### Information
--------------------

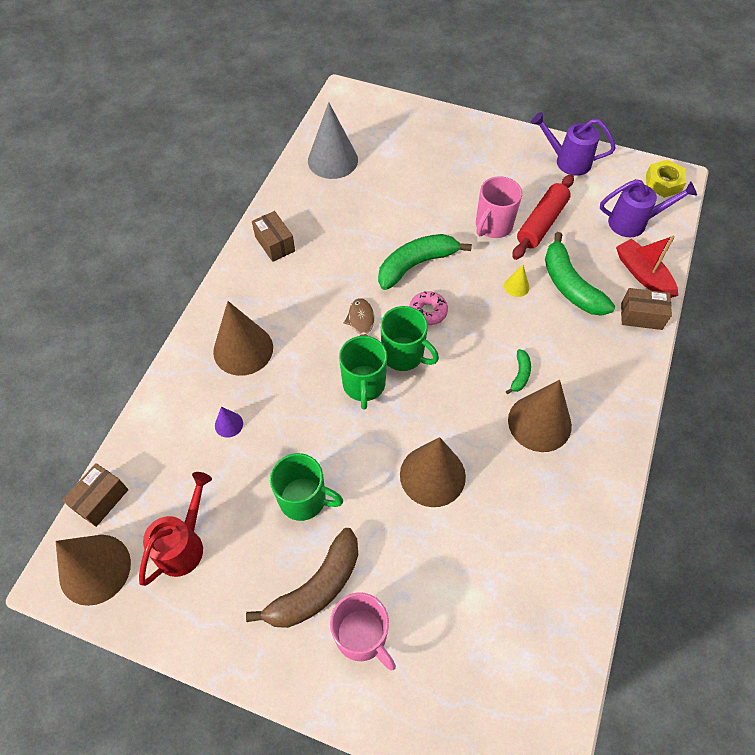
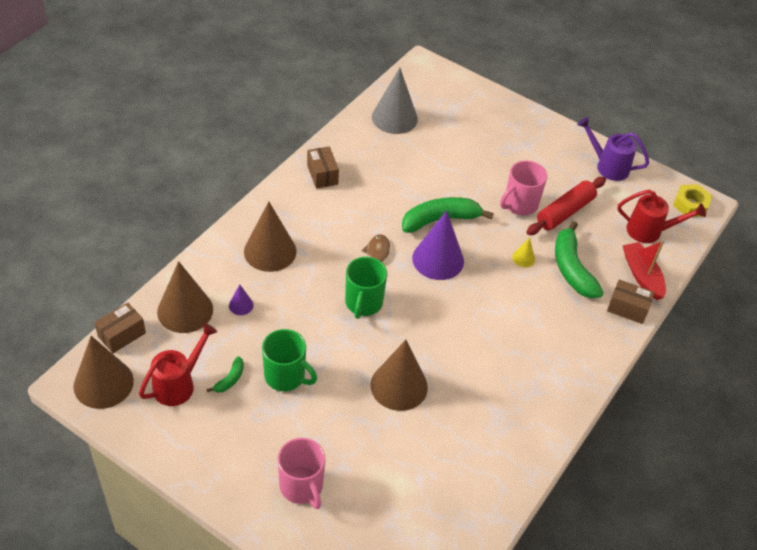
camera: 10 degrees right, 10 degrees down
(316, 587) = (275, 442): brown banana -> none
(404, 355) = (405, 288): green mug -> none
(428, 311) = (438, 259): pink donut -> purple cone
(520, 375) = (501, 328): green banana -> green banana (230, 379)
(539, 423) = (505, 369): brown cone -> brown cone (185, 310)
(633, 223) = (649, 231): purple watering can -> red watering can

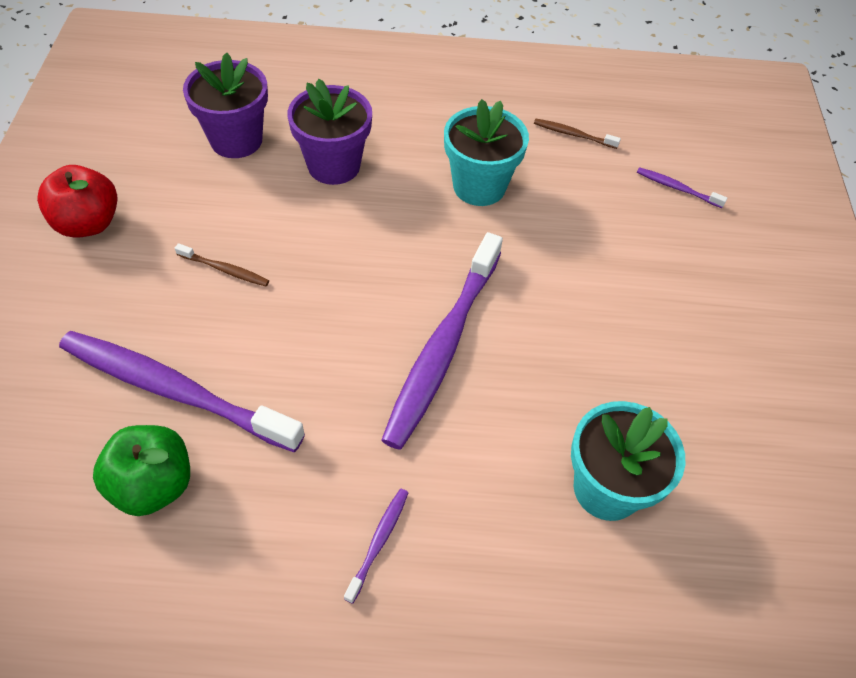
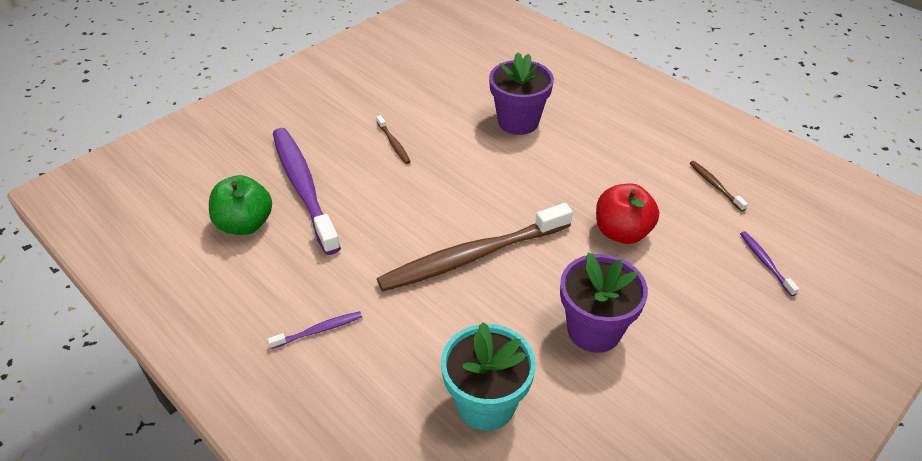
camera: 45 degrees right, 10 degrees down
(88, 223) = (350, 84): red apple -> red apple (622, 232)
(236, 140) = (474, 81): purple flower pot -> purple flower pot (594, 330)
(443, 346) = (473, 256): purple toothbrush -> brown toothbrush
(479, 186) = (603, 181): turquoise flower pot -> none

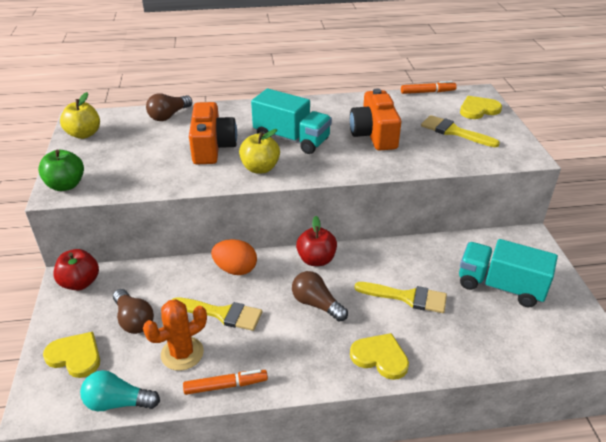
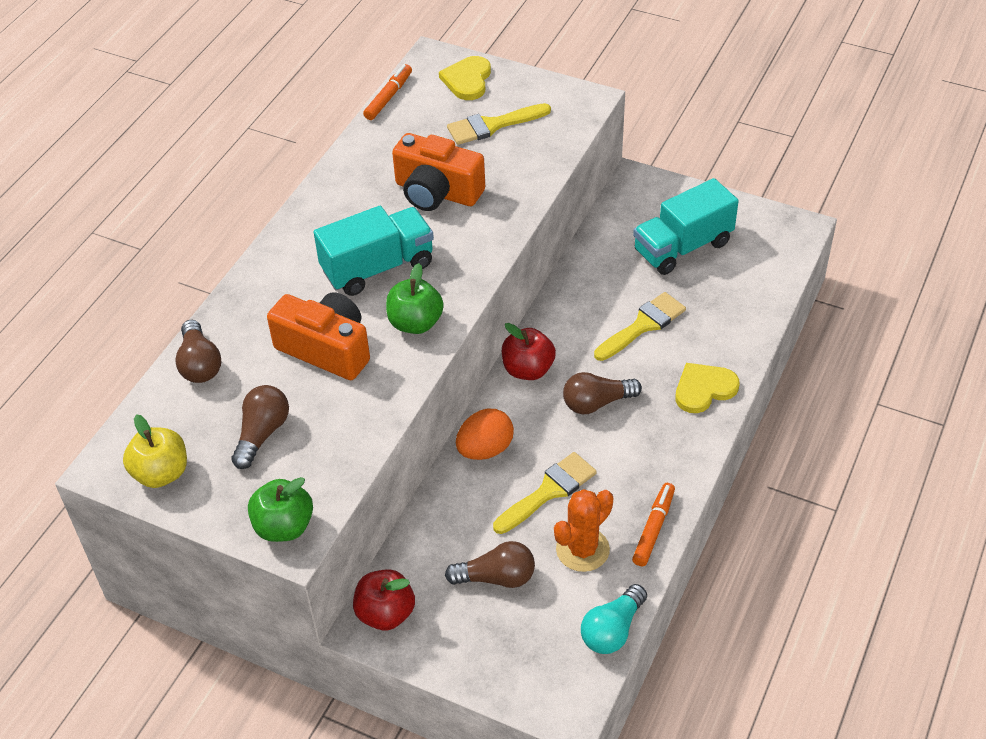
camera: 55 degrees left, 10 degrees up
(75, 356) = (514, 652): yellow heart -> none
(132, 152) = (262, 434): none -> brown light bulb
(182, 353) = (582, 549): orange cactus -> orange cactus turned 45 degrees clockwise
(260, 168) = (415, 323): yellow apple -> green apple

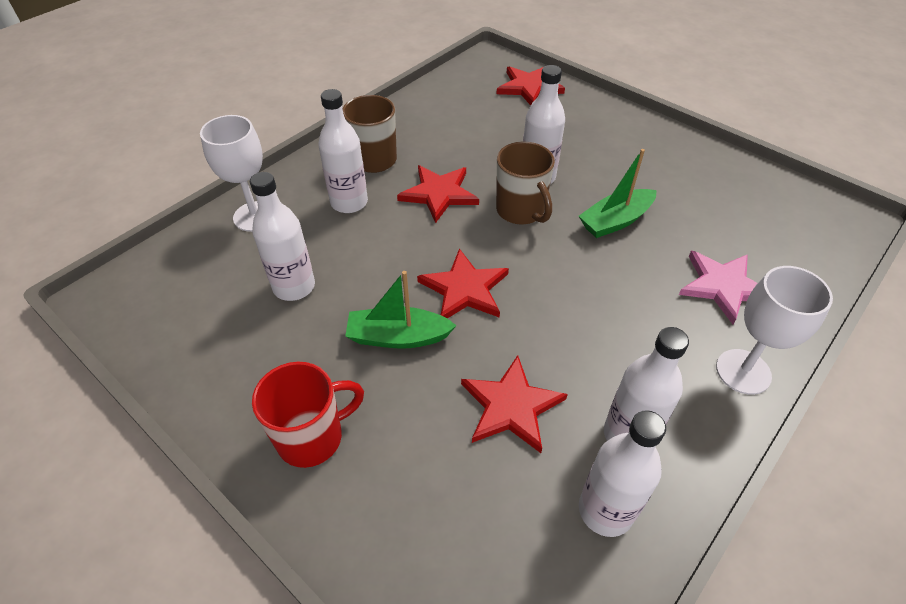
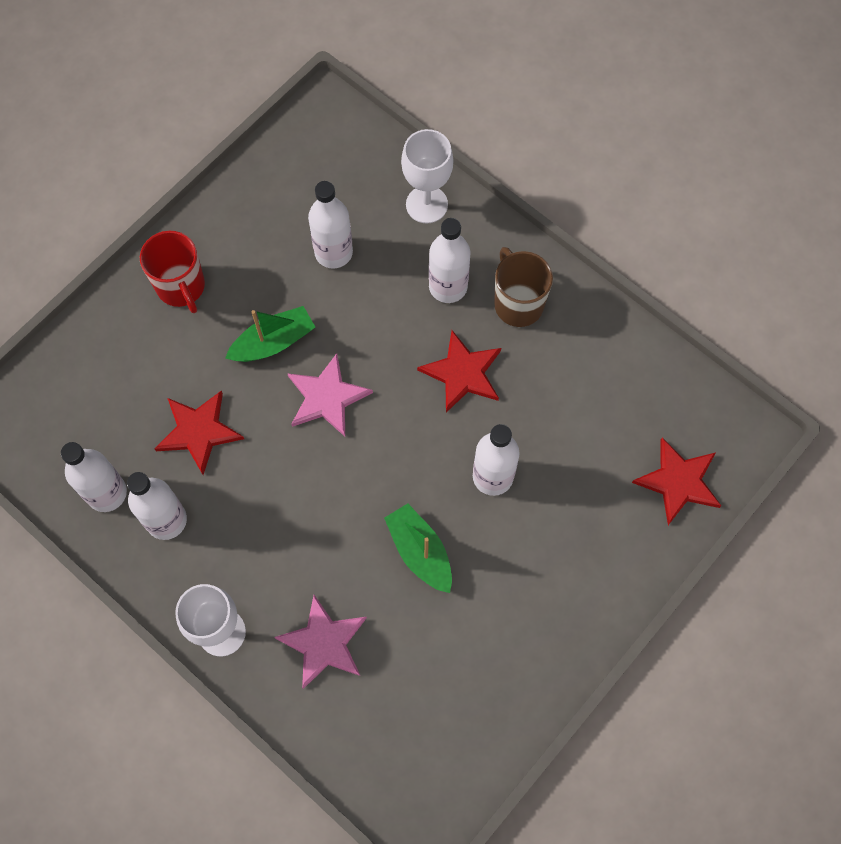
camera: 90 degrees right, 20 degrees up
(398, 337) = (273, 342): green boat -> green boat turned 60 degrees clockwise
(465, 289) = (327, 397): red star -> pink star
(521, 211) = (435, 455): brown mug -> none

--------------------

Work through the entries, filtering for the string "right", and copy each line that holds it.

camera: 10 degrees right, 10 degrees down
camera: 45 degrees right, 10 degrees down
camera: 90 degrees right, 20 degrees up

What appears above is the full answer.